No pictures belong in the result; set down exactly the lines from the one containing "U19: XOR (in" through the final line of the listing, and nothing more.

╔══

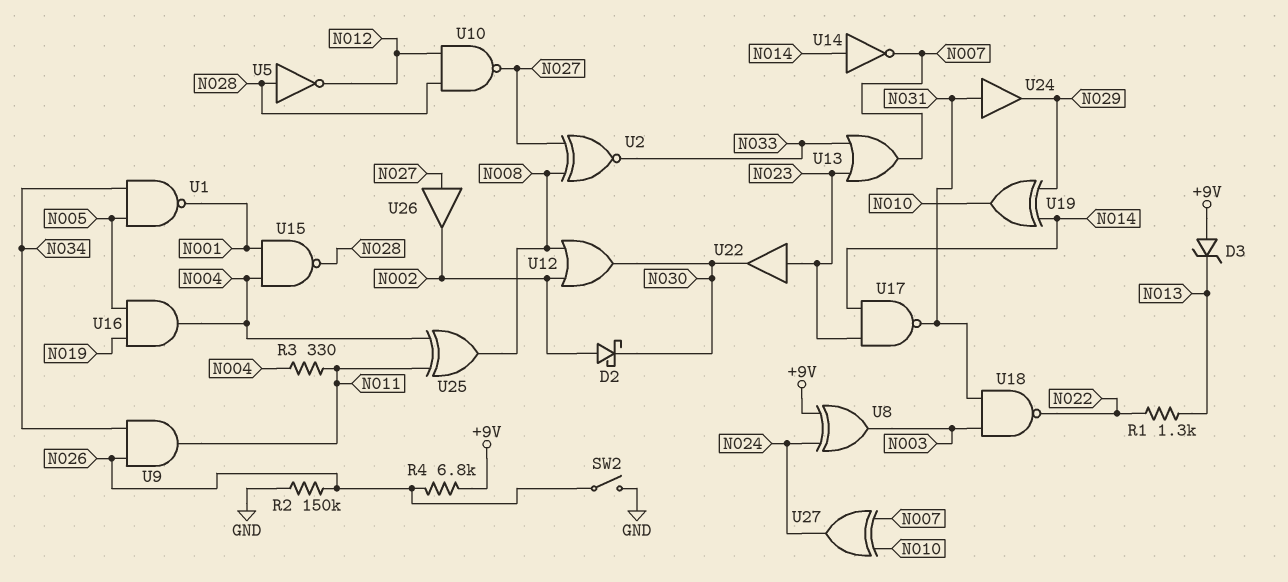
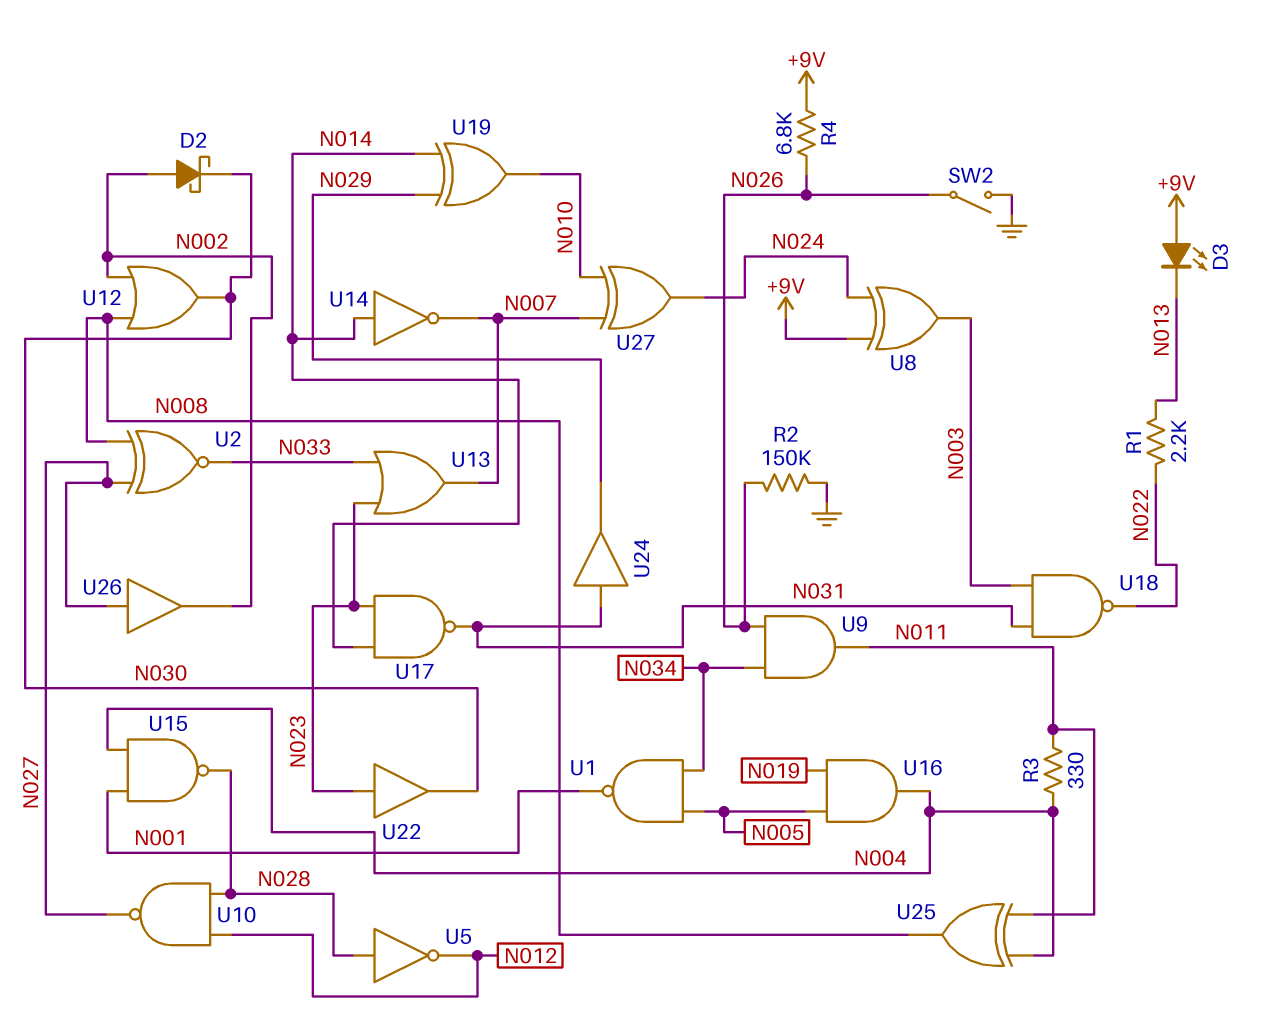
D3: zener (A +9V, K N013) -> LED (A +9V, K N013)
R1: 1.3k (N013, N022) -> 2.2k (N013, N022)

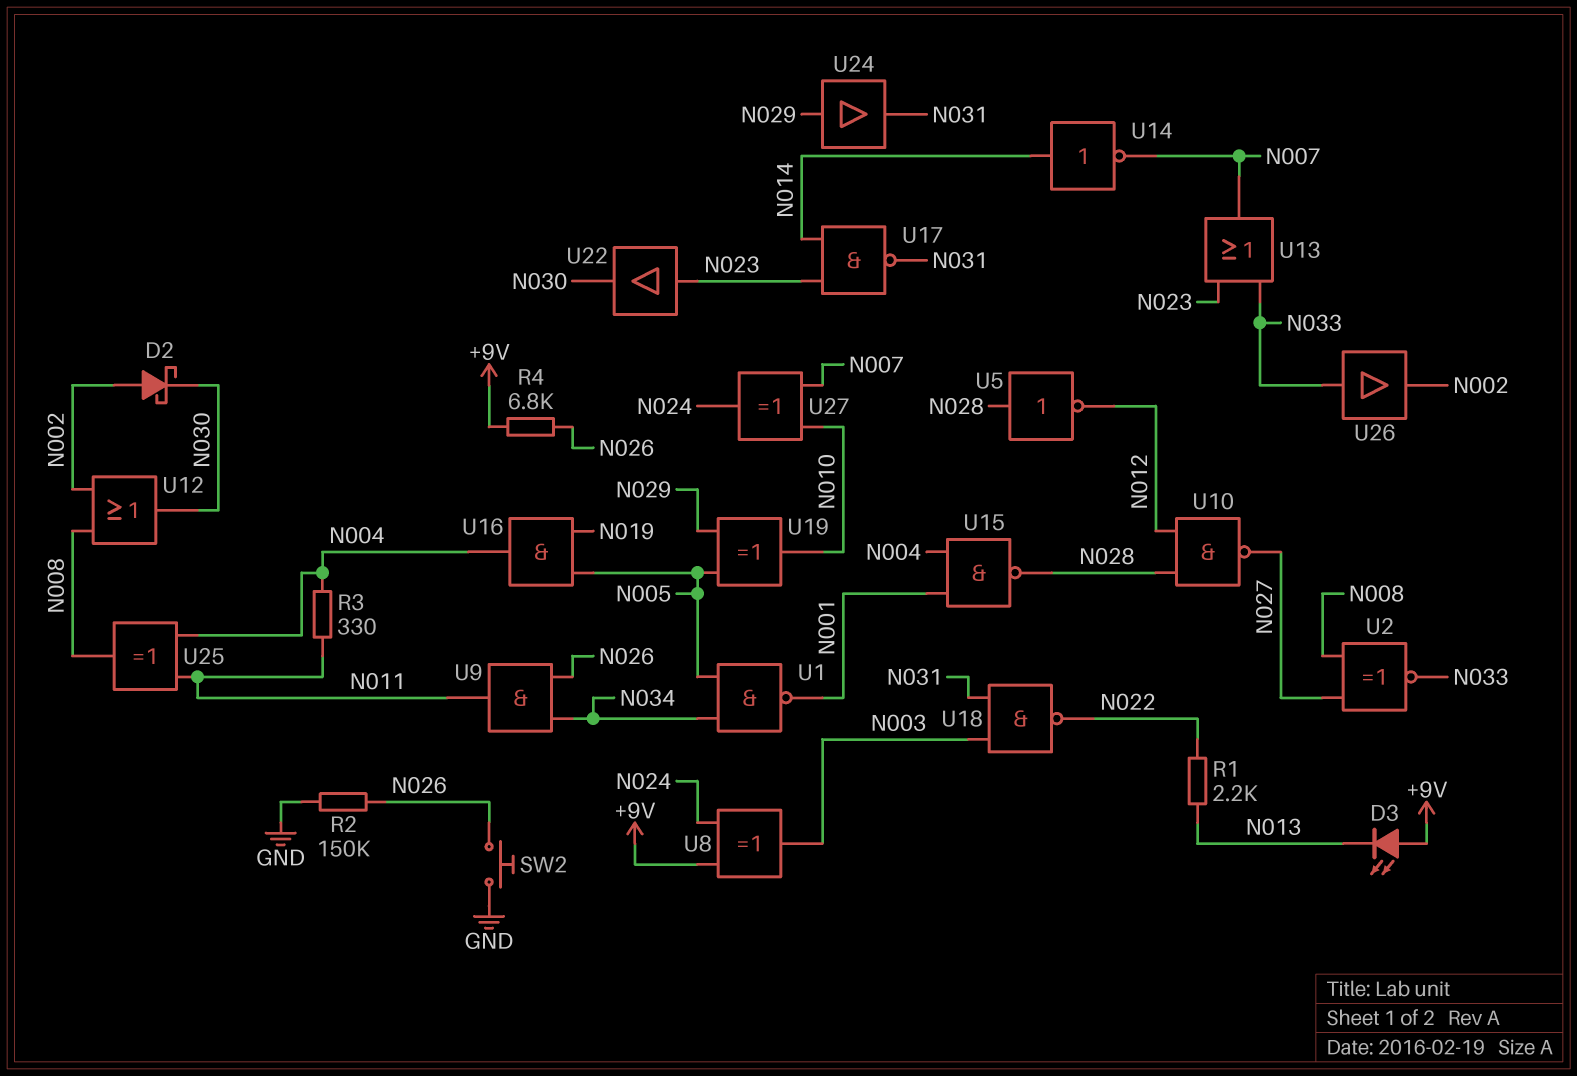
SW2: switch (GND, N026) -> button (GND, N026)
U19: XOR (in N014, in N029, out N010) -> XOR (in N005, in N029, out N010)
U24: buffer (in N031, out N029) -> buffer (in N029, out N031)
U26: buffer (in N027, out N002) -> buffer (in N033, out N002)

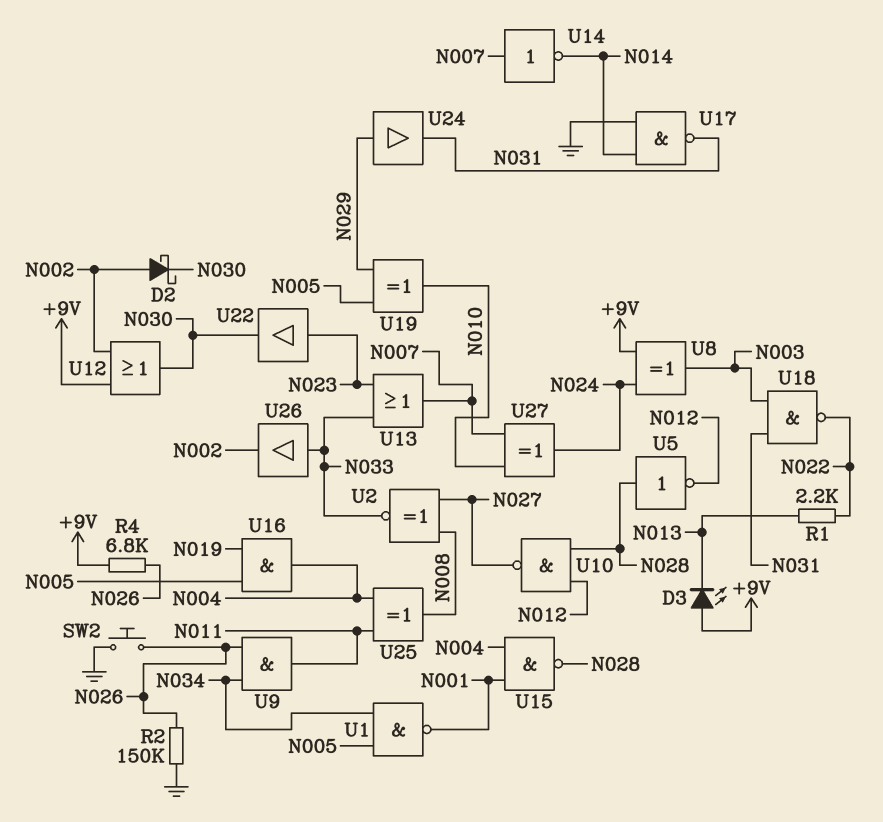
R3: 330 (N004, N011) -> none
U12: OR (in N002, in N008, out N030) -> OR (in +9V, in N002, out N030)
U14: NOT (in N014, out N007) -> NOT (in N007, out N014)
U17: NAND (in N014, in N023, out N031) -> NAND (in GND, in N014, out N031)

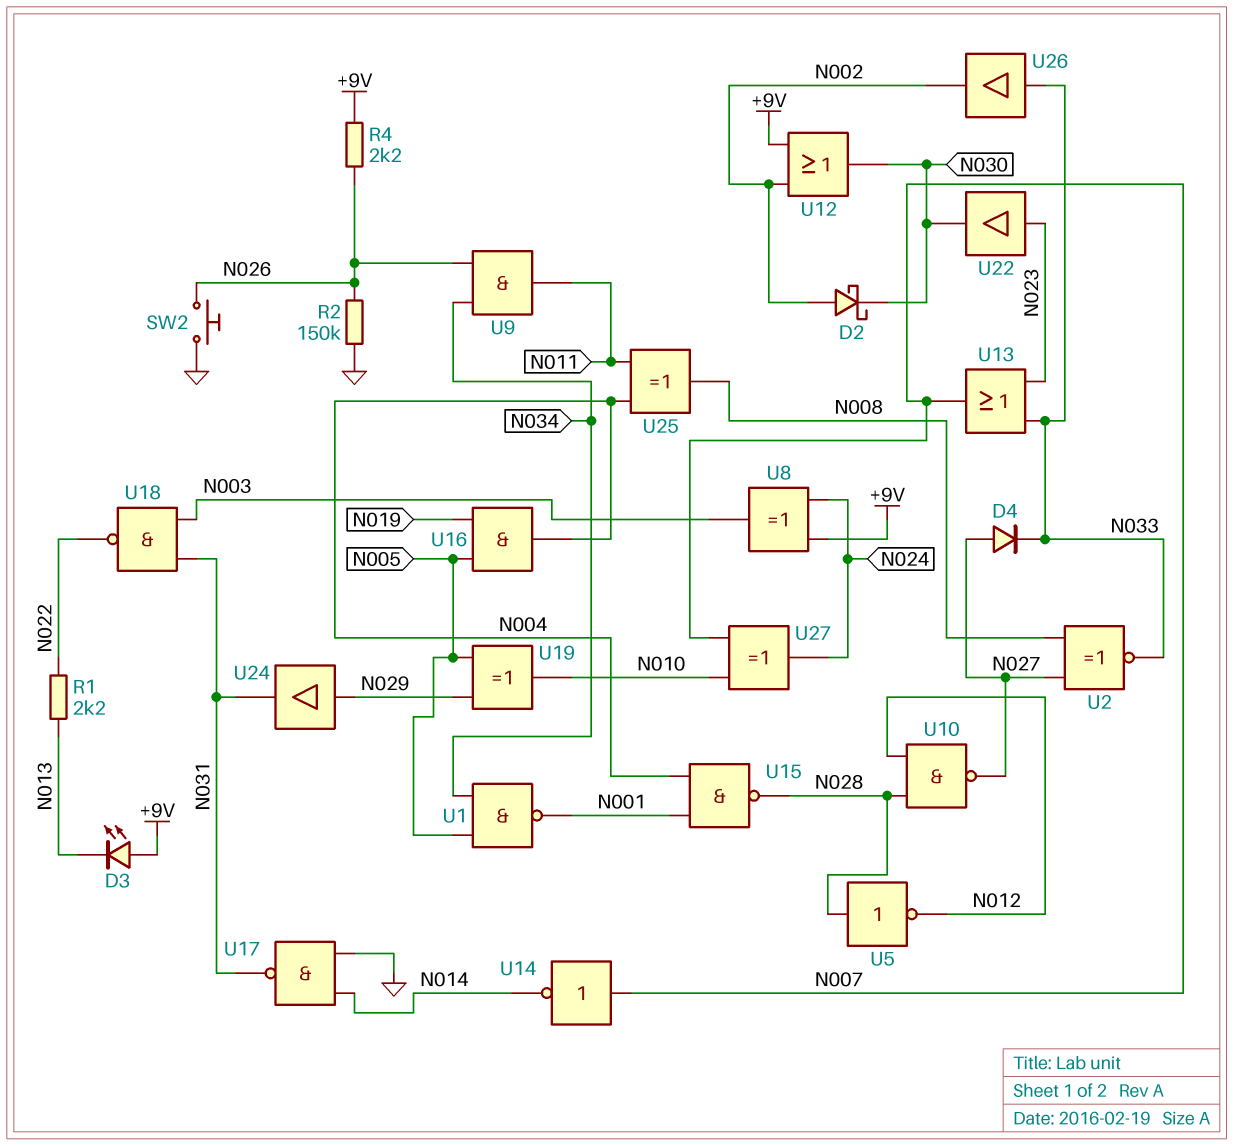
D4: none -> diode (A N027, K N033)
R4: 6.8k (+9V, N026) -> 2.2k (+9V, N026)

╚══

**Answer box:**
U19: XOR (in N014, in N029, out N010) -> XOR (in N005, in N029, out N010)
U24: buffer (in N031, out N029) -> buffer (in N029, out N031)
U26: buffer (in N027, out N002) -> buffer (in N033, out N002)

R3: 330 (N004, N011) -> none
U12: OR (in N002, in N008, out N030) -> OR (in +9V, in N002, out N030)
U14: NOT (in N014, out N007) -> NOT (in N007, out N014)
U17: NAND (in N014, in N023, out N031) -> NAND (in GND, in N014, out N031)

D4: none -> diode (A N027, K N033)
R4: 6.8k (+9V, N026) -> 2.2k (+9V, N026)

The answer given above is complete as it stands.